Object tracking records:
---*---
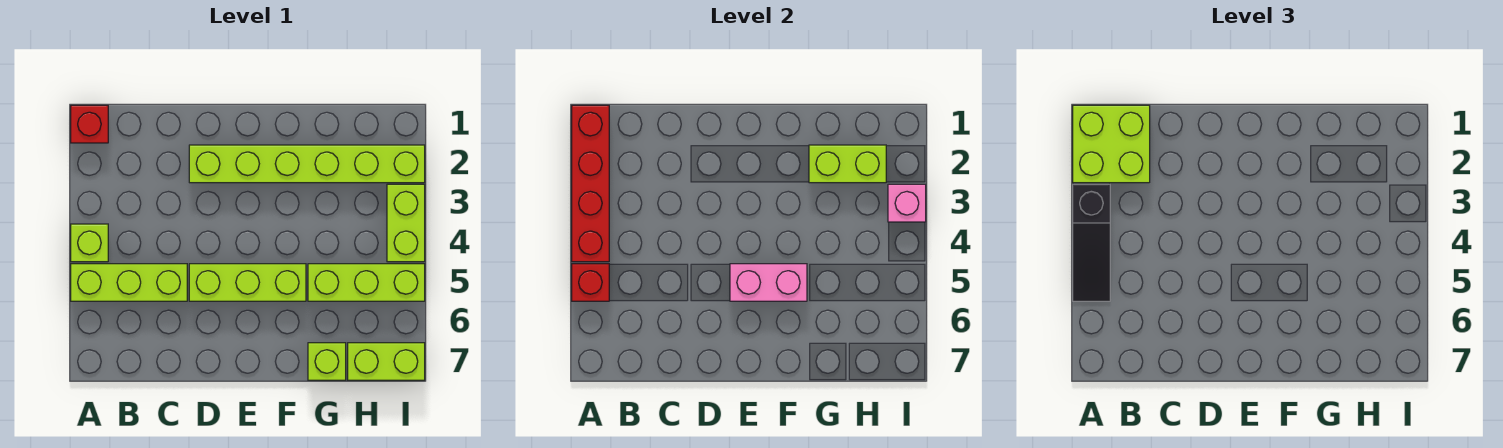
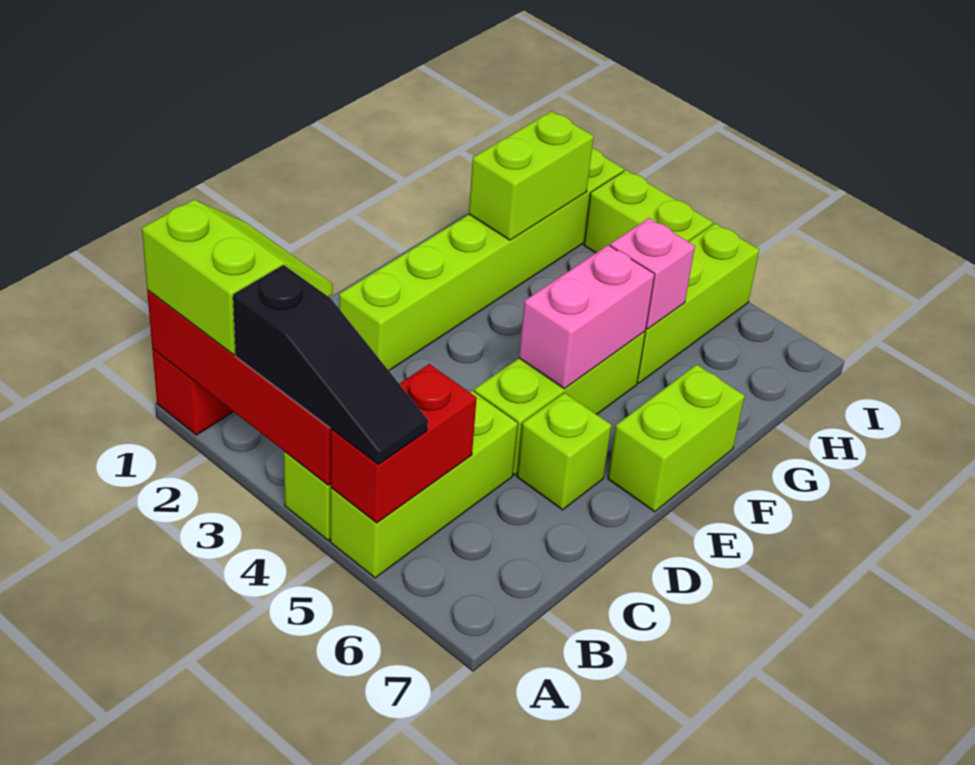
lime brick A1:B2 level 3 -> lime slope A1:B2 level 3 top A
red brick A5 level 2 -> red brick A5:B5 level 2
lime brick G7 level 1 -> lime brick D6 level 1
lime brick H7:I7 level 1 -> lime brick E7:F7 level 1
pink brick I3 level 2 -> pink brick G5 level 2

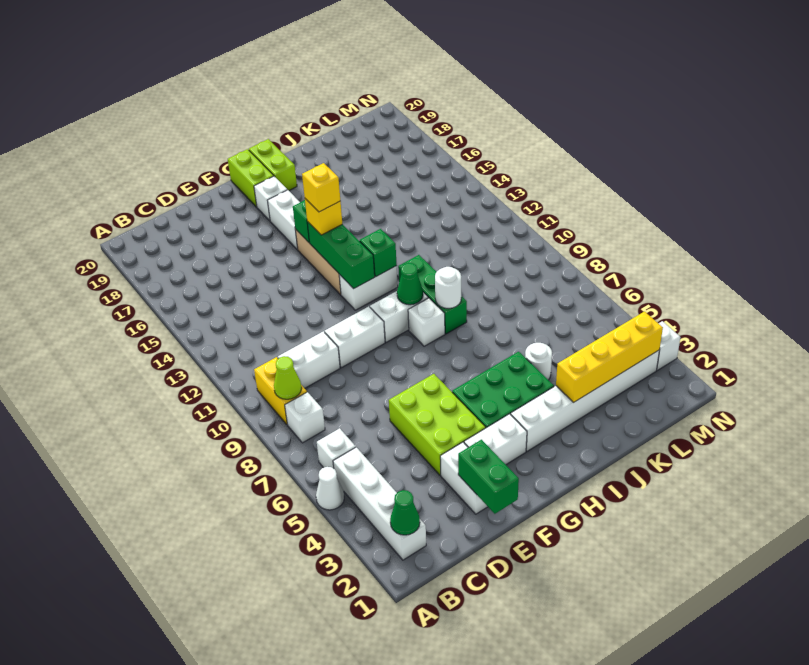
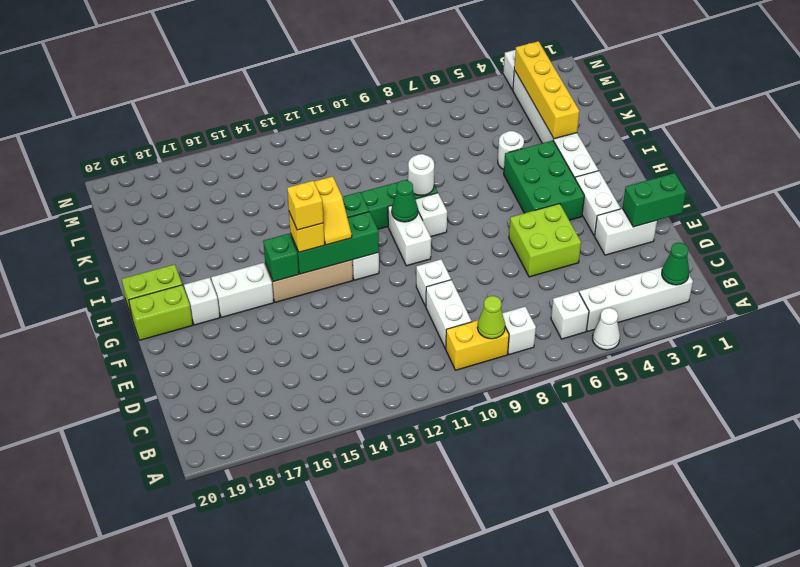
lime brick E4:F6 level 1 -> lime brick E5:F6 level 1
white brick E10:F10 level 1 -> white brick E10 level 1
none -> yellow slope G13:H13 level 3 top H

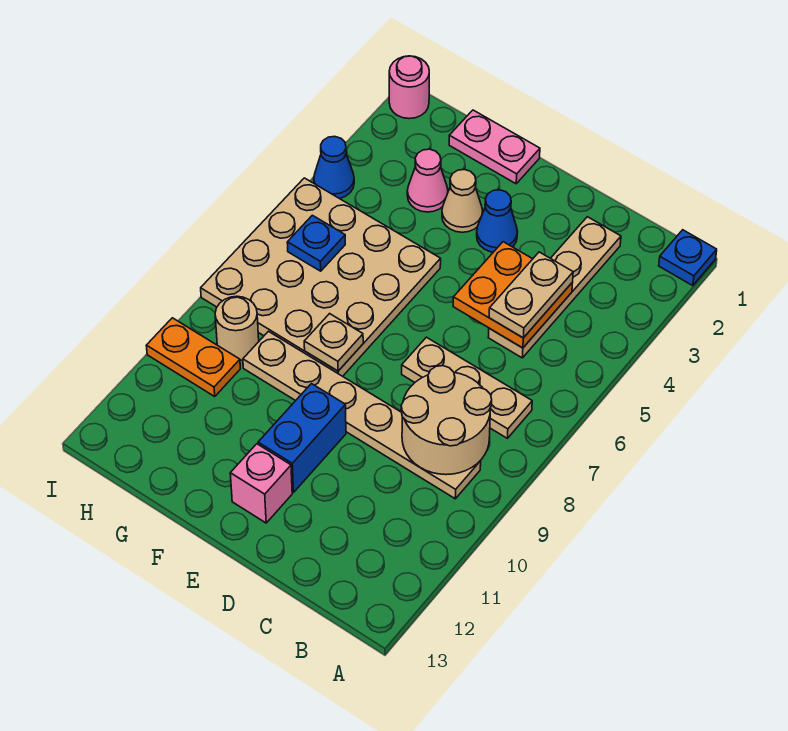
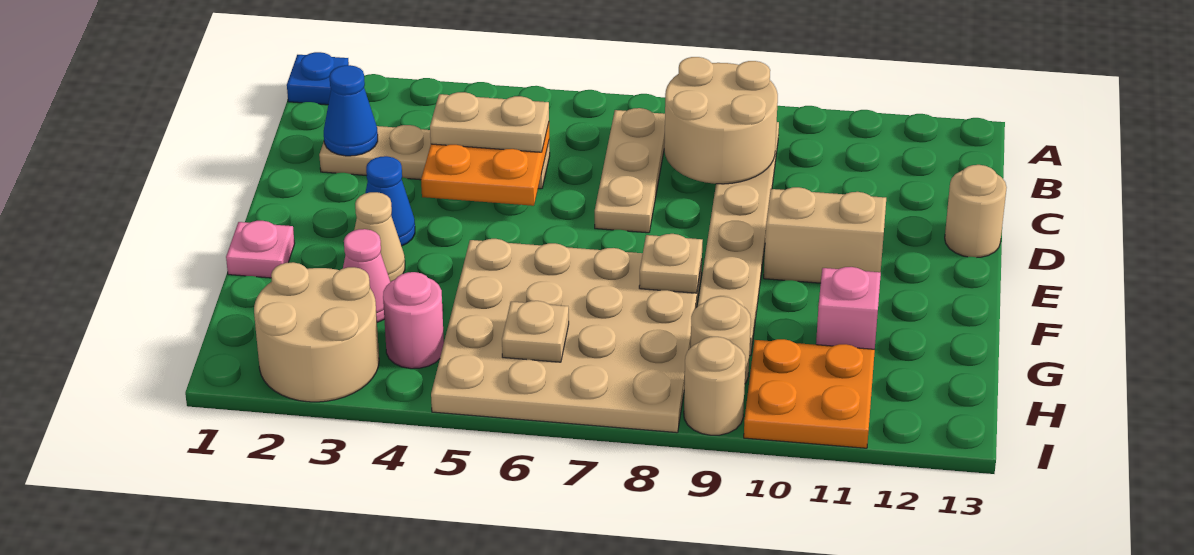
none -> tan round brick D13 level 1
blue brick E10:E11 level 1 -> tan brick E10:E11 level 1
pink brick E12 level 1 -> pink brick G11 level 1
pink plate F1:G1 level 1 -> pink plate F1 level 1
none -> tan round brick H2:I3 level 1
blue plate H6 level 2 -> tan plate H6 level 2
orange plate H10:I10 level 1 -> orange plate H10:I11 level 1
pink round brick I1 level 1 -> pink round brick H4 level 1
blue cone I4 level 1 -> blue cone C2 level 2
none -> tan round brick I9 level 1

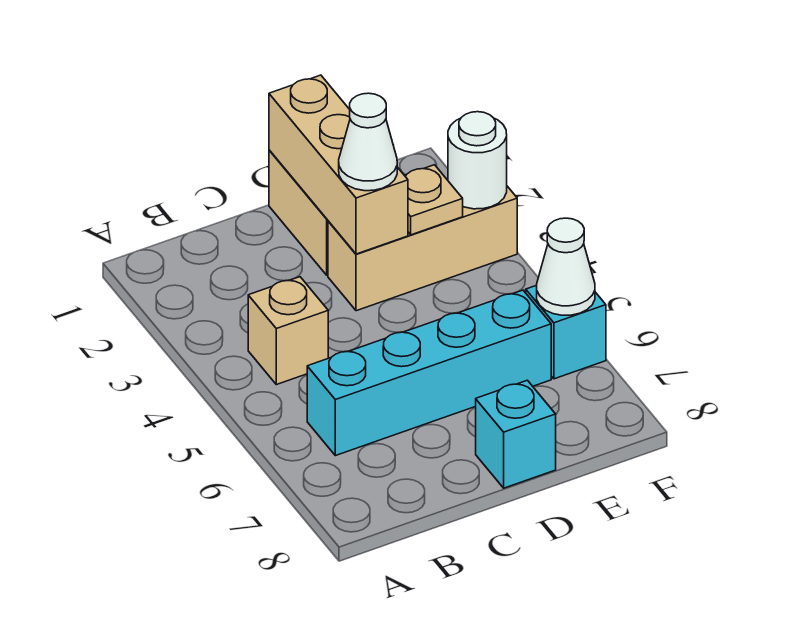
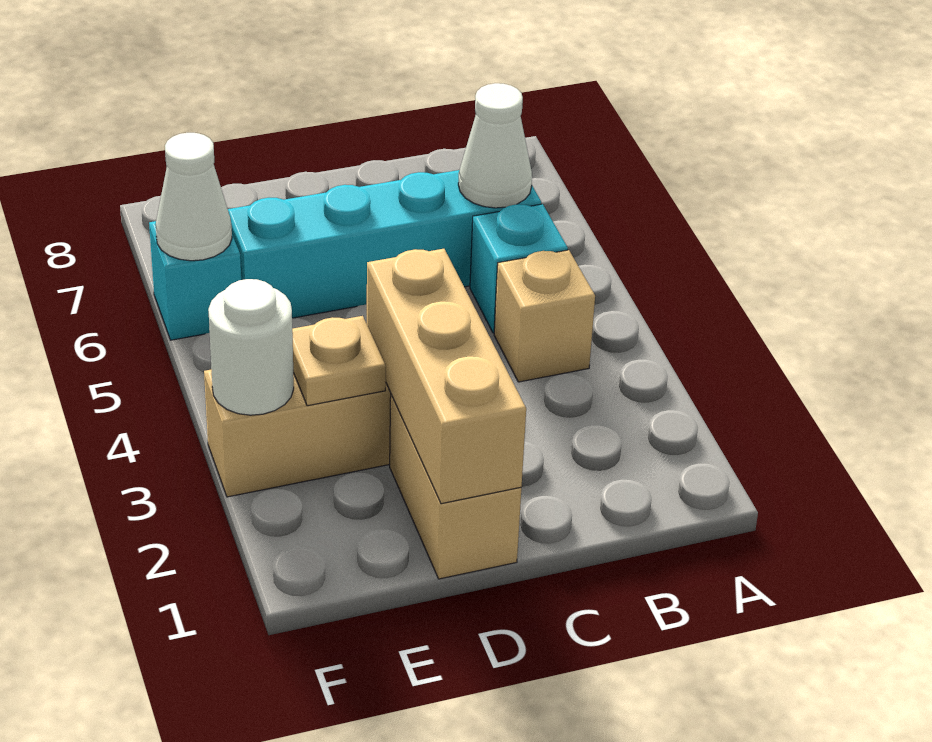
white cone D3 level 3 -> white cone B6 level 2
cyan brick D8 level 1 -> cyan brick B5 level 1

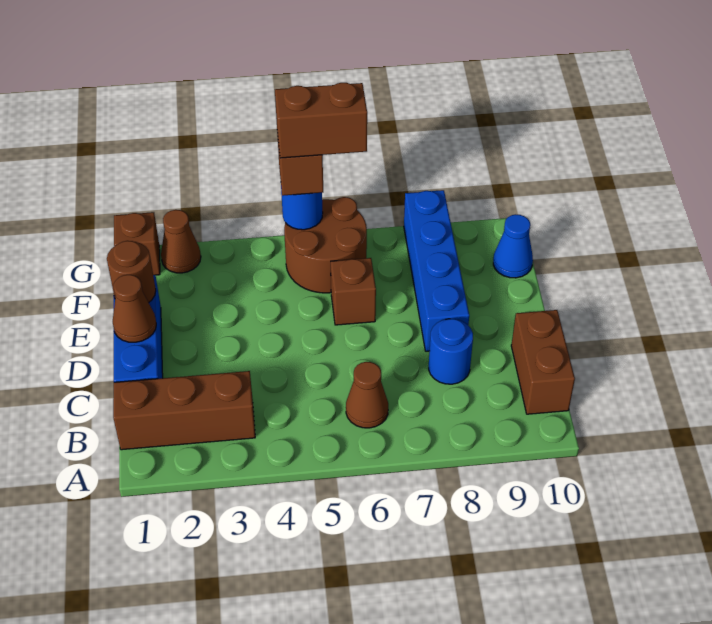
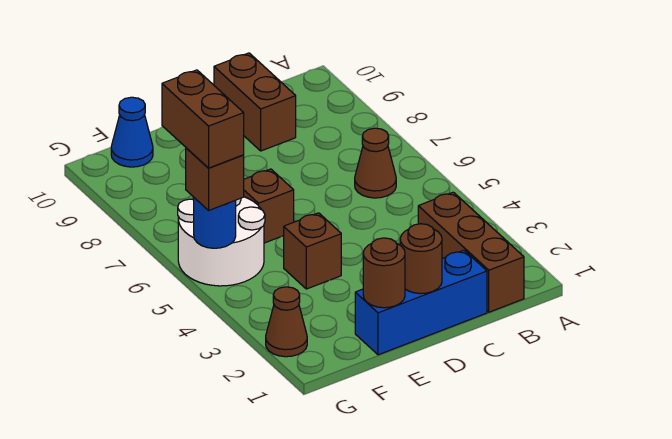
brown brick B10:C10 level 1 -> brown brick C9:C10 level 1
blue round brick C8 level 1 -> none
brown cone D1 level 2 -> brown round brick D1 level 2
blue brick D8:G8 level 1 -> none
brown round brick F5:G6 level 1 -> white round brick F5:G6 level 1
brown brick G1 level 1 -> brown brick E4 level 1

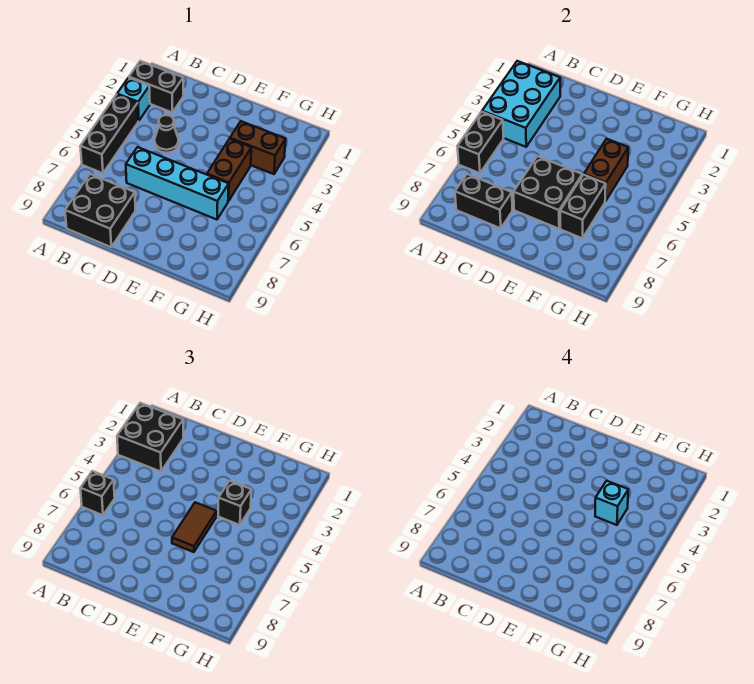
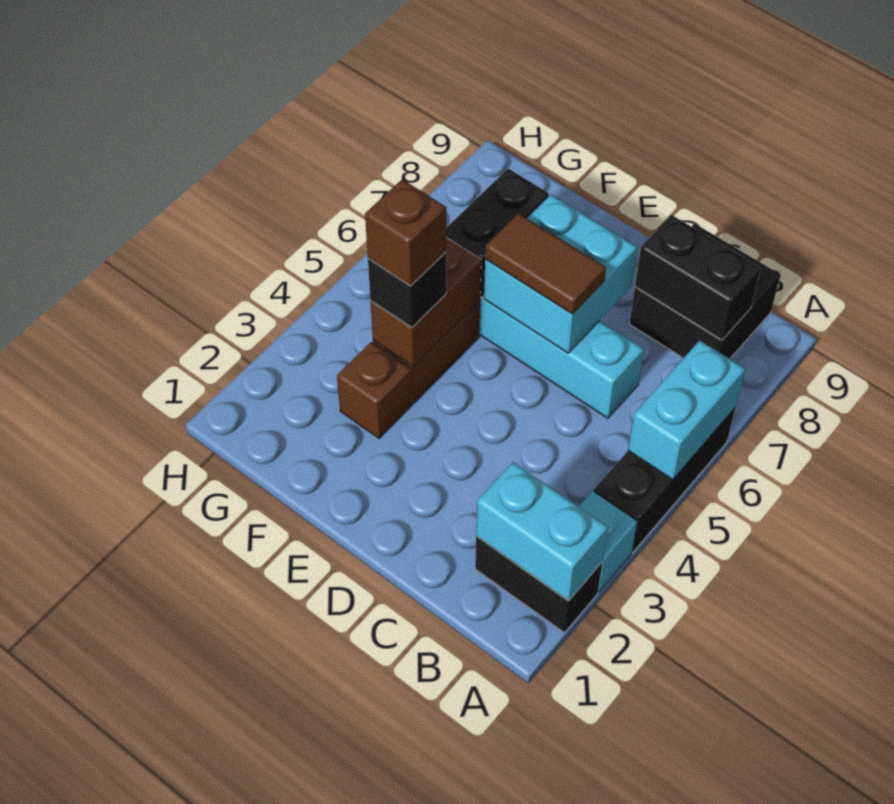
cyan brick A2:B4 level 2 -> cyan brick A2:B2 level 2
black brick A2:B3 level 3 -> none
black brick A5:A6 level 2 -> cyan brick A5:A6 level 2
black brick A6 level 3 -> none
black cone C4 level 1 -> none
black brick D6:E7 level 2 -> cyan brick D6:E7 level 2
brown tile E5:E6 level 3 -> brown tile D6:E6 level 3
brown brick F3:G3 level 1 -> brown brick F3 level 1
cyan brick F4 level 4 -> brown brick F4 level 4

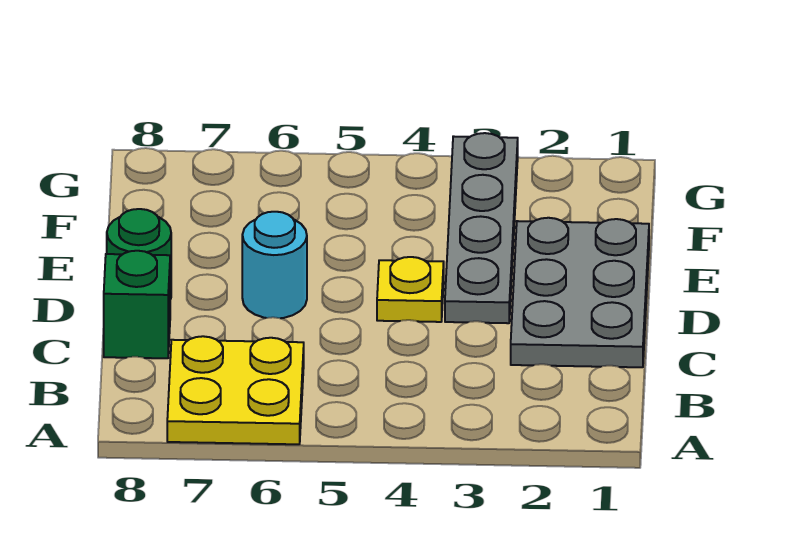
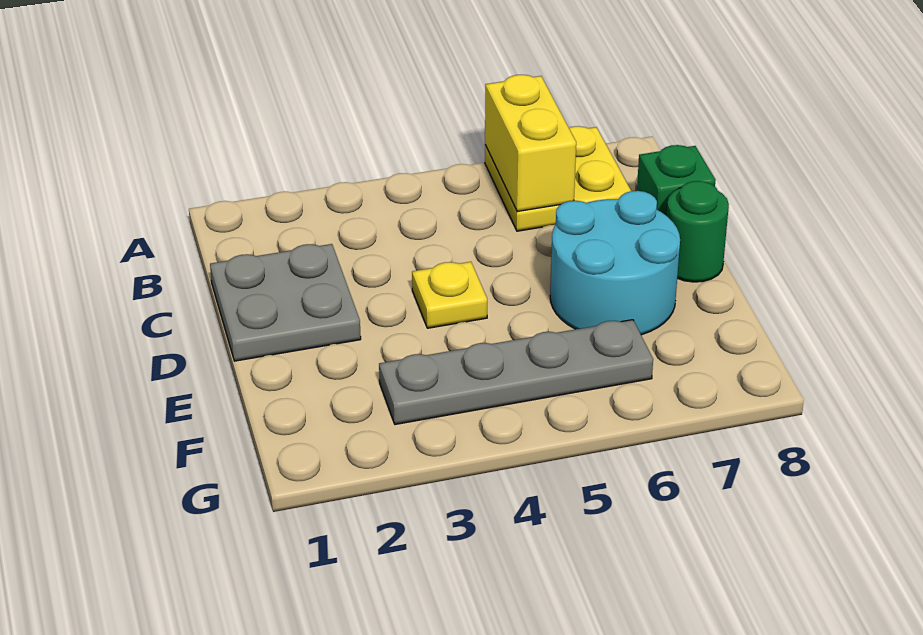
none -> yellow brick A6:B6 level 2
grey plate C1:E2 level 1 -> grey plate C1:D2 level 1
grey plate D3:G3 level 1 -> grey plate F3:F6 level 1
cyan round brick D6 level 1 -> cyan round brick D6:E7 level 1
---*---
◆ ACTION ITEM ◆
Without the pictures, repeat the entries above line by line, from the first through the one that contains "pink brick E12", both ends included.

◆ RESPONSE AREA ◆
lime brick A1:B2 level 3 -> lime slope A1:B2 level 3 top A
red brick A5 level 2 -> red brick A5:B5 level 2
lime brick G7 level 1 -> lime brick D6 level 1
lime brick H7:I7 level 1 -> lime brick E7:F7 level 1
pink brick I3 level 2 -> pink brick G5 level 2

lime brick E4:F6 level 1 -> lime brick E5:F6 level 1
white brick E10:F10 level 1 -> white brick E10 level 1
none -> yellow slope G13:H13 level 3 top H

none -> tan round brick D13 level 1
blue brick E10:E11 level 1 -> tan brick E10:E11 level 1
pink brick E12 level 1 -> pink brick G11 level 1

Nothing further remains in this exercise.